Dataset excerpts:
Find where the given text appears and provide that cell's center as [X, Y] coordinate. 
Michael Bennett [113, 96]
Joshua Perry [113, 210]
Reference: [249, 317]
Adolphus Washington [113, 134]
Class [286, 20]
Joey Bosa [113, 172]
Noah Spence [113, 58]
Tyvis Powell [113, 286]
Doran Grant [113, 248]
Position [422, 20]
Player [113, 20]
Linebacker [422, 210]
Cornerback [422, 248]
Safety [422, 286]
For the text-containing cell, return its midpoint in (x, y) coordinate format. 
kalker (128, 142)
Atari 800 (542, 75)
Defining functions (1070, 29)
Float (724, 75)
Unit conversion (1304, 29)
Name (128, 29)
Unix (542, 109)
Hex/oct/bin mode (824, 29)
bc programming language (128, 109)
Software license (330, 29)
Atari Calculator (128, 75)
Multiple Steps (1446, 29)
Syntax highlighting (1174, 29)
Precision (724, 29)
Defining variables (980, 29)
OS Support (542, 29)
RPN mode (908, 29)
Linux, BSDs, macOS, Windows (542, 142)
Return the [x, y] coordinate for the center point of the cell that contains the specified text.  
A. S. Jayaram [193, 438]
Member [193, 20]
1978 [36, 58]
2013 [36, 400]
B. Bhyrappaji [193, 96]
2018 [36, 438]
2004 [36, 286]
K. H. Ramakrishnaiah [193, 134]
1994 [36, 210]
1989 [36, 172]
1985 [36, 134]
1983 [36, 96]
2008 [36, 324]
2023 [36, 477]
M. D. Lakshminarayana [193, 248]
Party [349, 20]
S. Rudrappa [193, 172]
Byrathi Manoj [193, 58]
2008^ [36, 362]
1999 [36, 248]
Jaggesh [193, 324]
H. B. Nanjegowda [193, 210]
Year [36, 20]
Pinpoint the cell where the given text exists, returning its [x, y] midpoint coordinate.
* * *
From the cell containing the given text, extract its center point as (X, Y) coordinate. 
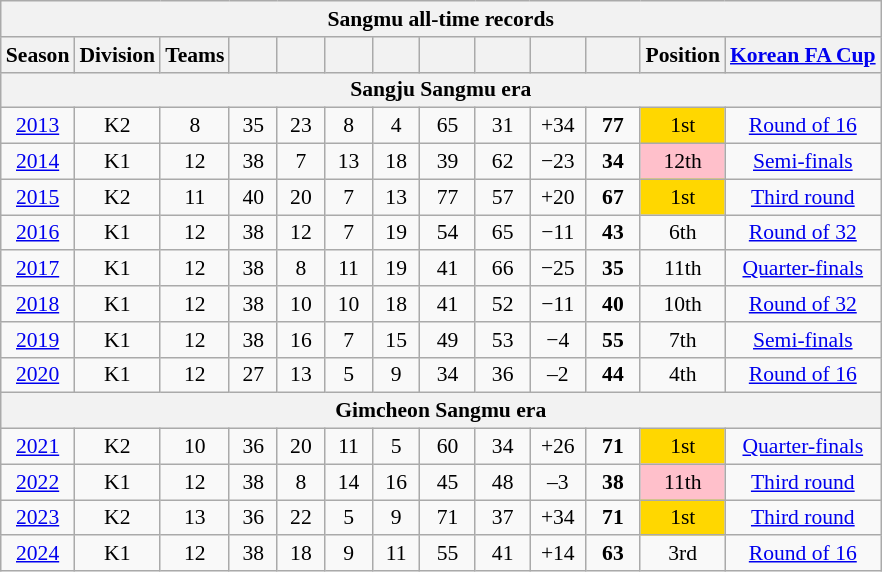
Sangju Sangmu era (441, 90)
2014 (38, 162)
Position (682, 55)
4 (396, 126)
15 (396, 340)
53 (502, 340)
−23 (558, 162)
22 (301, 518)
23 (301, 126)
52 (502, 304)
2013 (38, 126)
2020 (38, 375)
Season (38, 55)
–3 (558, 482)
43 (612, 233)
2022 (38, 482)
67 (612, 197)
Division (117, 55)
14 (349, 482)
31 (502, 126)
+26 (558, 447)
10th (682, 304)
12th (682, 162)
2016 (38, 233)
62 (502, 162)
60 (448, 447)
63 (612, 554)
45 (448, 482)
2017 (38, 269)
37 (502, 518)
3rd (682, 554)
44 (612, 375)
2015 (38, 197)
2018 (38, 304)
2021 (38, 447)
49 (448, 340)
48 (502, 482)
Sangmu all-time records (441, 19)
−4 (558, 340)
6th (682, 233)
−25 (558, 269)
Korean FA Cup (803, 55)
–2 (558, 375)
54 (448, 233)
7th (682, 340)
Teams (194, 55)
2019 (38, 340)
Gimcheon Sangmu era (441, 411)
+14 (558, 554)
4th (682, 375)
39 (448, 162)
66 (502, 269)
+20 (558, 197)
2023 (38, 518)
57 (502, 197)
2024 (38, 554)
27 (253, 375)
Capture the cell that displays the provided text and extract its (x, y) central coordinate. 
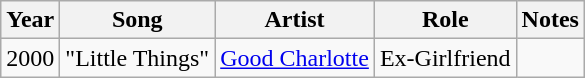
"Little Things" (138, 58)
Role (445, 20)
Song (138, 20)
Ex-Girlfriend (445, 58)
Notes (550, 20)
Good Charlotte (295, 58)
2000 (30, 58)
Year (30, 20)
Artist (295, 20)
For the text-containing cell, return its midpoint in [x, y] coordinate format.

Task description: Copy out the entries from the line containing "Sangju Sangmu era (441, 90)" through the line containing "3rd (682, 554)", exactly as they appear, and include no others.

Exercise solution:
Sangju Sangmu era (441, 90)
2014 (38, 162)
Position (682, 55)
4 (396, 126)
15 (396, 340)
53 (502, 340)
−23 (558, 162)
22 (301, 518)
23 (301, 126)
52 (502, 304)
2013 (38, 126)
2020 (38, 375)
Season (38, 55)
–3 (558, 482)
43 (612, 233)
2022 (38, 482)
67 (612, 197)
Division (117, 55)
14 (349, 482)
31 (502, 126)
+26 (558, 447)
10th (682, 304)
12th (682, 162)
2016 (38, 233)
62 (502, 162)
60 (448, 447)
63 (612, 554)
45 (448, 482)
2017 (38, 269)
37 (502, 518)
3rd (682, 554)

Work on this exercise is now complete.